— What to work on —
Write out every line below that includes the word "size".

Recorded data:
*** Block opens ***

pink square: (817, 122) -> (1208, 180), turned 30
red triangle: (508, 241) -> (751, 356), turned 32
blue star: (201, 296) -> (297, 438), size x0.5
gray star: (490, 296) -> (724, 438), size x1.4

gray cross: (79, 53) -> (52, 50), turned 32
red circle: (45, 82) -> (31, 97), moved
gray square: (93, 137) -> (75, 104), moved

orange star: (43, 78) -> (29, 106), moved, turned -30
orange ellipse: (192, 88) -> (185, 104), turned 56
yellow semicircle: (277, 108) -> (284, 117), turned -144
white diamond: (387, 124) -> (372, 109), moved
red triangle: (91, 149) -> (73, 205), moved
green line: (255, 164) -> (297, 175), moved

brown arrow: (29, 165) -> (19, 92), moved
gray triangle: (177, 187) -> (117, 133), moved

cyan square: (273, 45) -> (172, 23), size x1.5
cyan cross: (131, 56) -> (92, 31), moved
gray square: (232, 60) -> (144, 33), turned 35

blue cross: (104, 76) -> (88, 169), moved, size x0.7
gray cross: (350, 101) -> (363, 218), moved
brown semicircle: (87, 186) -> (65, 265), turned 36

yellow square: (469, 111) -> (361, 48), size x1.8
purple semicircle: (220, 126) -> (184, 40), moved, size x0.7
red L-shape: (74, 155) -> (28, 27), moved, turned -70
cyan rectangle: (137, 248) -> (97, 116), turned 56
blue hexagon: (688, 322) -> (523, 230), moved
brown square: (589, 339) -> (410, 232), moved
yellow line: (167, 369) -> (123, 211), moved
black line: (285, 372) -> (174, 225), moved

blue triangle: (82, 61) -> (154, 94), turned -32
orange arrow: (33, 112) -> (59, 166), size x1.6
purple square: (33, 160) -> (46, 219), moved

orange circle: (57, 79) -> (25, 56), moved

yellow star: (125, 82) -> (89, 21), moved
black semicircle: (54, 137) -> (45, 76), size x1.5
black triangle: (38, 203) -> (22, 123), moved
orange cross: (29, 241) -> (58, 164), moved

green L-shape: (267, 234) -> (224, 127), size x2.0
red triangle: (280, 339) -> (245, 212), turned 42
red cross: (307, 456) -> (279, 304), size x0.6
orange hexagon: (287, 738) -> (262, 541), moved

*** Block closes ***

— Exercise output —
blue star: (201, 296) -> (297, 438), size x0.5
gray star: (490, 296) -> (724, 438), size x1.4
cyan square: (273, 45) -> (172, 23), size x1.5
blue cross: (104, 76) -> (88, 169), moved, size x0.7
yellow square: (469, 111) -> (361, 48), size x1.8
purple semicircle: (220, 126) -> (184, 40), moved, size x0.7
orange arrow: (33, 112) -> (59, 166), size x1.6
black semicircle: (54, 137) -> (45, 76), size x1.5
green L-shape: (267, 234) -> (224, 127), size x2.0
red cross: (307, 456) -> (279, 304), size x0.6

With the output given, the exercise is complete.